▶ _Exercise prompt_:
Only the text carries over: repeat the records exactly and drop the images.

▶ _Record extracts_:
****************

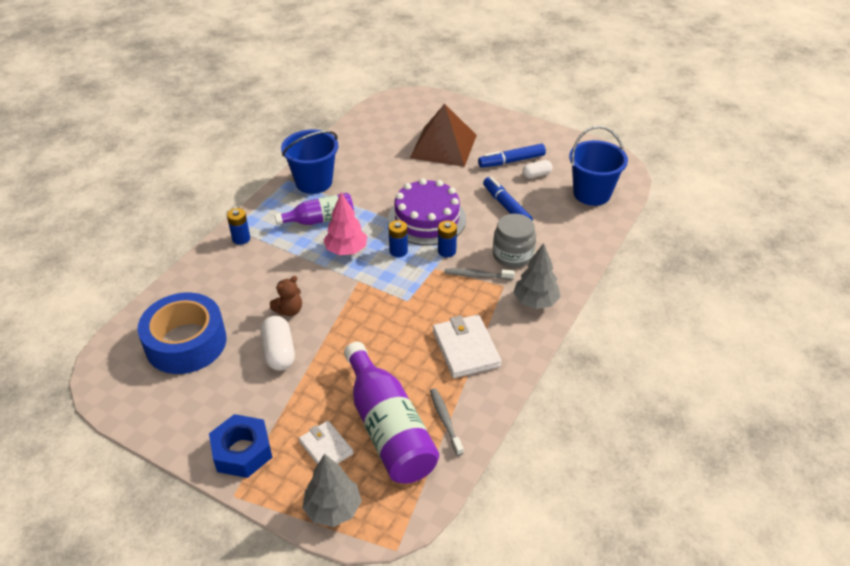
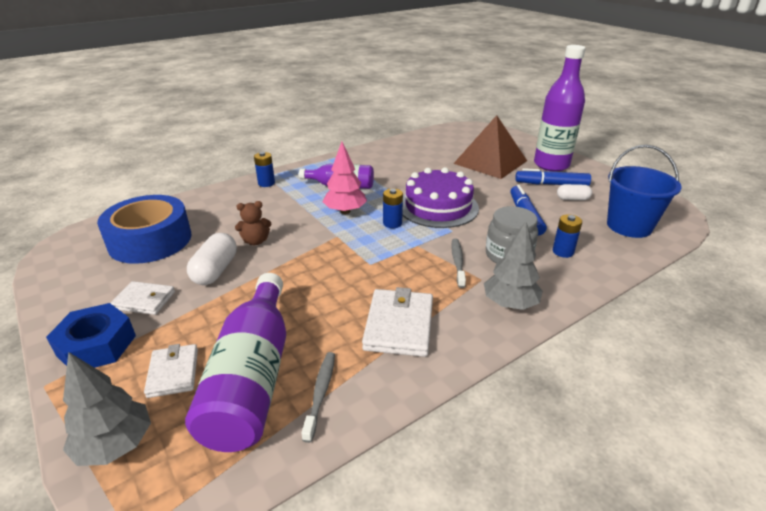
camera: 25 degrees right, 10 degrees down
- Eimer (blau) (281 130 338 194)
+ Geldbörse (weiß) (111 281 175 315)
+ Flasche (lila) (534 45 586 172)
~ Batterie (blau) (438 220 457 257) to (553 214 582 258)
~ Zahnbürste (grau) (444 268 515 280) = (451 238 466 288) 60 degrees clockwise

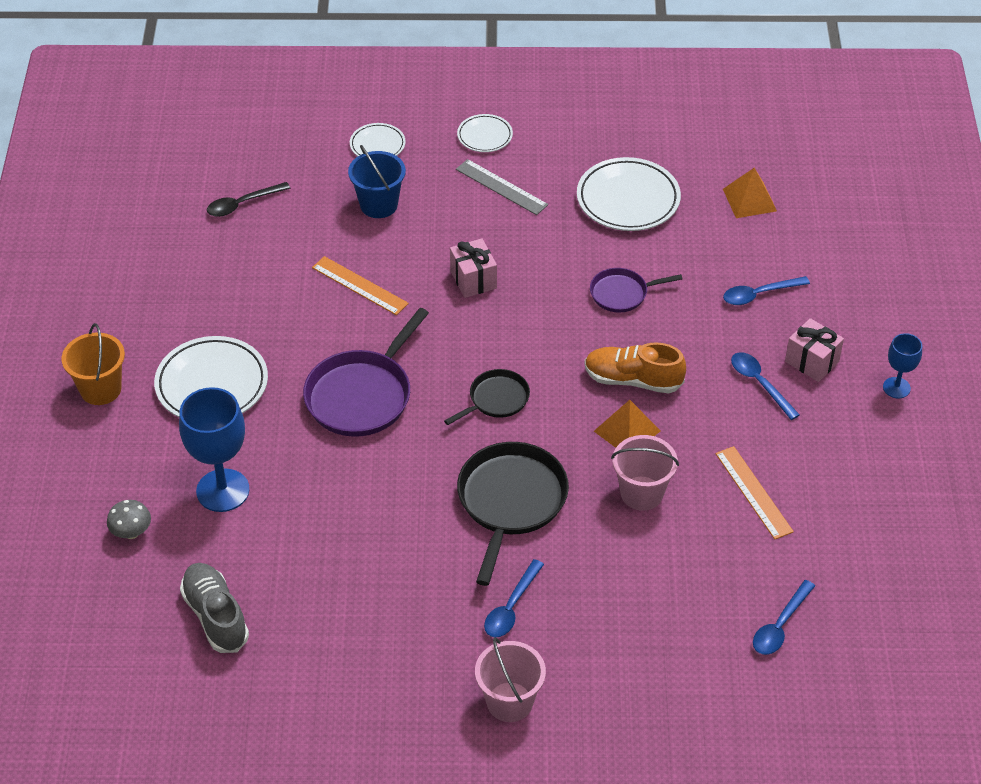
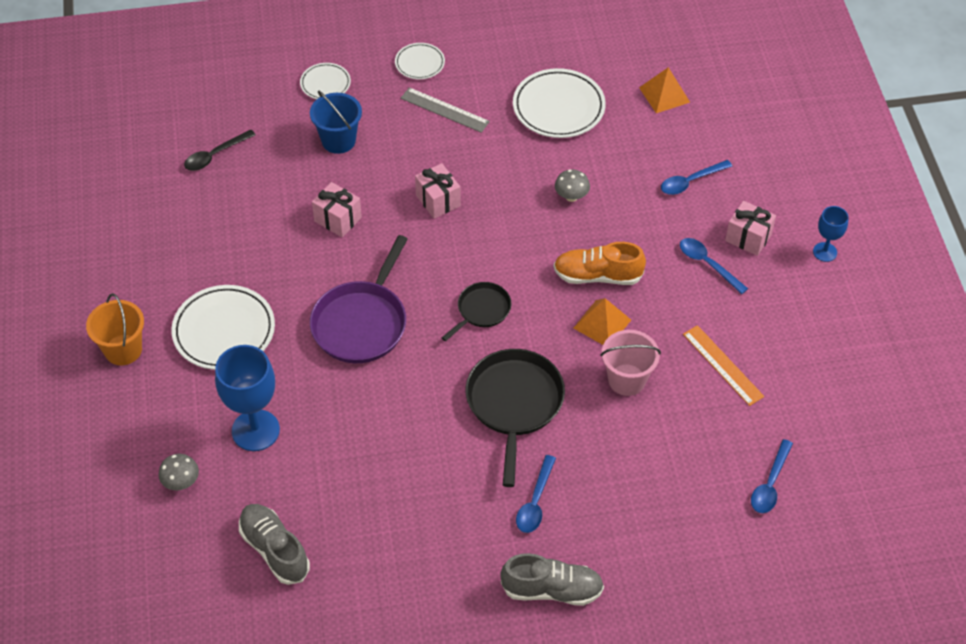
camera: 10 degrees left, 5 degrees up
~ Lineal (orange) (312 256 409 315) to Geschenk (rosa) (312 182 362 237)
~ Eimer (rosa) (475 637 546 722) to Schuh (grau) (500 553 604 606)
~ Pfanne (lila) (590 268 683 313) to Pilz (grau) (555 169 590 202)

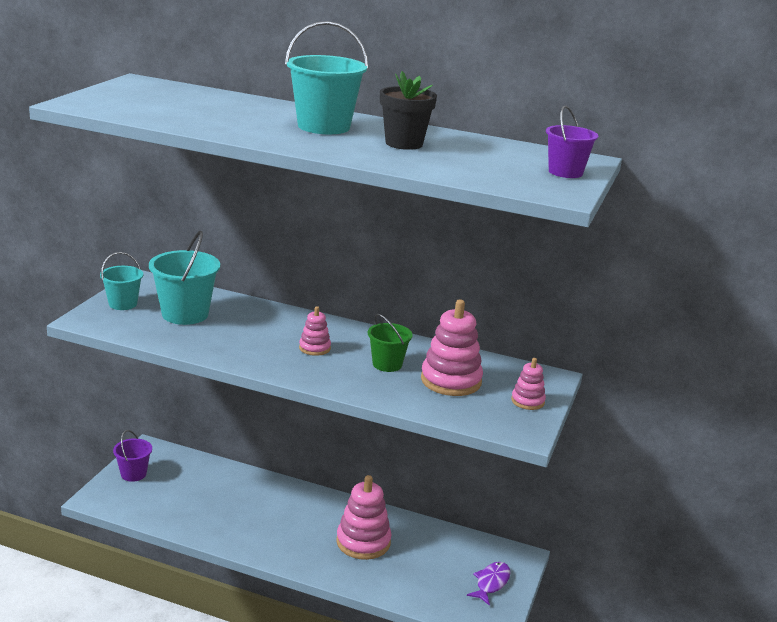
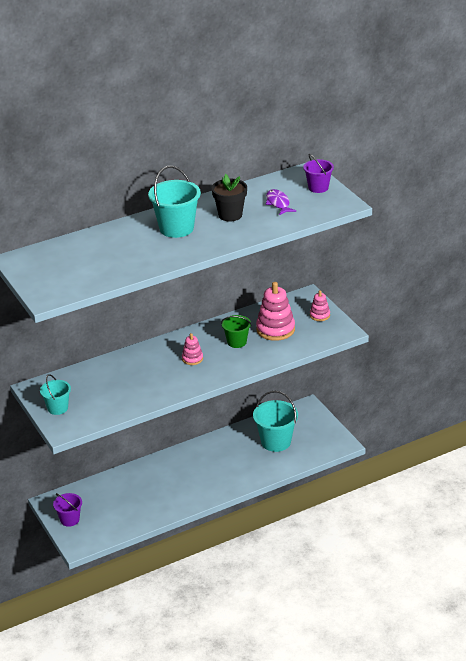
camera: 45 degrees left, 10 degrees up
- Stapelspielzeug (rosa) (336 475 392 560)
~ Eimer (türkis) (149 231 220 325) to (253 391 298 452)
~ Fisch (lila) (467 562 510 606) to (266 189 296 215)

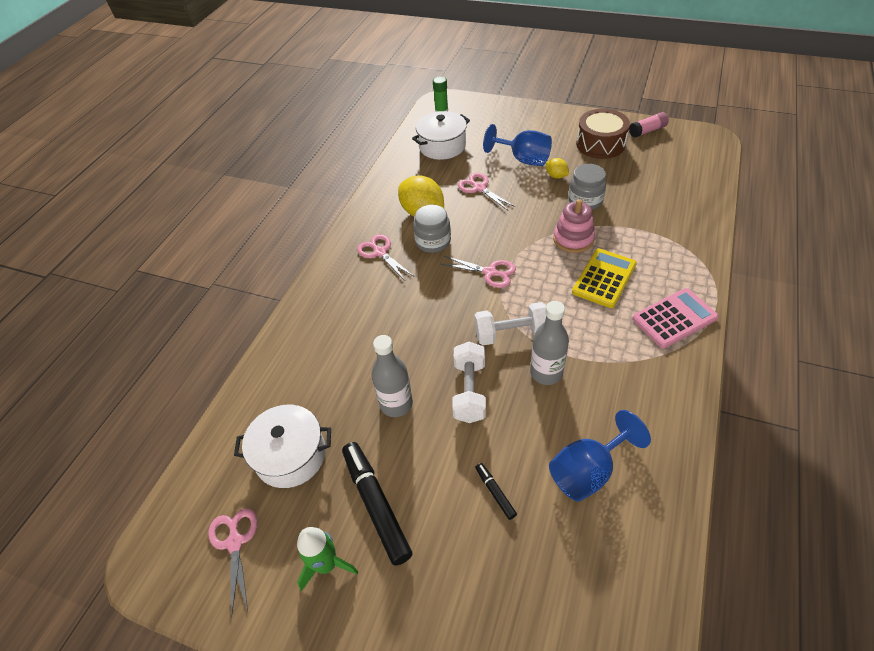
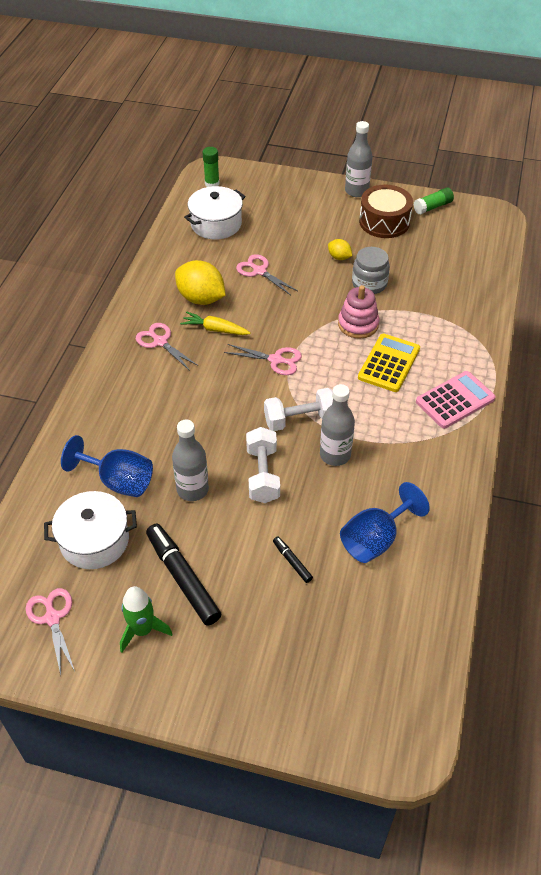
camera: 10 degrees left, 0 degrees up
+ Flasche (grau) (345 121 372 197)
~ Kelch (blau) (483 124 552 166) to (61 435 153 497)
~ Einmachglas (grau) (413 204 451 253) to Karotte (gelb) (180 312 251 335)
~ Klebestift (rosa) (629 112 669 138) to Klebestift (grün) (414 187 454 215)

****************

▶ _Result_:
camera: 25 degrees right, 10 degrees down
- Eimer (blau) (281 130 338 194)
+ Geldbörse (weiß) (111 281 175 315)
+ Flasche (lila) (534 45 586 172)
~ Batterie (blau) (438 220 457 257) to (553 214 582 258)
~ Zahnbürste (grau) (444 268 515 280) = (451 238 466 288) 60 degrees clockwise

camera: 10 degrees left, 5 degrees up
~ Lineal (orange) (312 256 409 315) to Geschenk (rosa) (312 182 362 237)
~ Eimer (rosa) (475 637 546 722) to Schuh (grau) (500 553 604 606)
~ Pfanne (lila) (590 268 683 313) to Pilz (grau) (555 169 590 202)

camera: 45 degrees left, 10 degrees up
- Stapelspielzeug (rosa) (336 475 392 560)
~ Eimer (türkis) (149 231 220 325) to (253 391 298 452)
~ Fisch (lila) (467 562 510 606) to (266 189 296 215)

camera: 10 degrees left, 0 degrees up
+ Flasche (grau) (345 121 372 197)
~ Kelch (blau) (483 124 552 166) to (61 435 153 497)
~ Einmachglas (grau) (413 204 451 253) to Karotte (gelb) (180 312 251 335)
~ Klebestift (rosa) (629 112 669 138) to Klebestift (grün) (414 187 454 215)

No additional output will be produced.